>>>

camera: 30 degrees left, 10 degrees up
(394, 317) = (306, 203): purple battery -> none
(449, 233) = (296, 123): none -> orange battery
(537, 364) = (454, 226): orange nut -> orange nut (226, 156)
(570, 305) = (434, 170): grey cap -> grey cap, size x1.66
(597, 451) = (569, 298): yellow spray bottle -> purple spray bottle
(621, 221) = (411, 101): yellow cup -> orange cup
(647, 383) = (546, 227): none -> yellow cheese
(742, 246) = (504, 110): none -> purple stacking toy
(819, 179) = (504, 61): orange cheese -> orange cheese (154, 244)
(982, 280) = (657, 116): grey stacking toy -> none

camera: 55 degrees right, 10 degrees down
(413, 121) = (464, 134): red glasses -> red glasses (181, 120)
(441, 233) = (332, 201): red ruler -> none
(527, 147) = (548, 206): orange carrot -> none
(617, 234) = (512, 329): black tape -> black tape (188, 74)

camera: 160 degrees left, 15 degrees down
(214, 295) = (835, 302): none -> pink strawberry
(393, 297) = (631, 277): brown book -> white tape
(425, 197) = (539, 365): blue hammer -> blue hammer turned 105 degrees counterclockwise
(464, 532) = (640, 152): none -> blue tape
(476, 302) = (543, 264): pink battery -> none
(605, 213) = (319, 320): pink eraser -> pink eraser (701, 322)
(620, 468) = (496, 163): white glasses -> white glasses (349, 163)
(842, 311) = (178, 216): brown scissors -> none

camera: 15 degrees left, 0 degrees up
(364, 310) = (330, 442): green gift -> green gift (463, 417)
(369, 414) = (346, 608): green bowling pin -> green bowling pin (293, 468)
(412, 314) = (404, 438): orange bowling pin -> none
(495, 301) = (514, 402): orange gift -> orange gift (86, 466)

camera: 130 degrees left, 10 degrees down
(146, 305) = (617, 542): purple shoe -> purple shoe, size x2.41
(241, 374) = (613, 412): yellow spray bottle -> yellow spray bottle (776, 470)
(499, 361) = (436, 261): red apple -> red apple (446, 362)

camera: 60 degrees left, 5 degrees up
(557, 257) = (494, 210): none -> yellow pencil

<<<

- **Exercise instructions**
Among the lines of the data, find every one that holds "white" and copy it.

- **Response**
(393, 297) = (631, 277): brown book -> white tape
(620, 468) = (496, 163): white glasses -> white glasses (349, 163)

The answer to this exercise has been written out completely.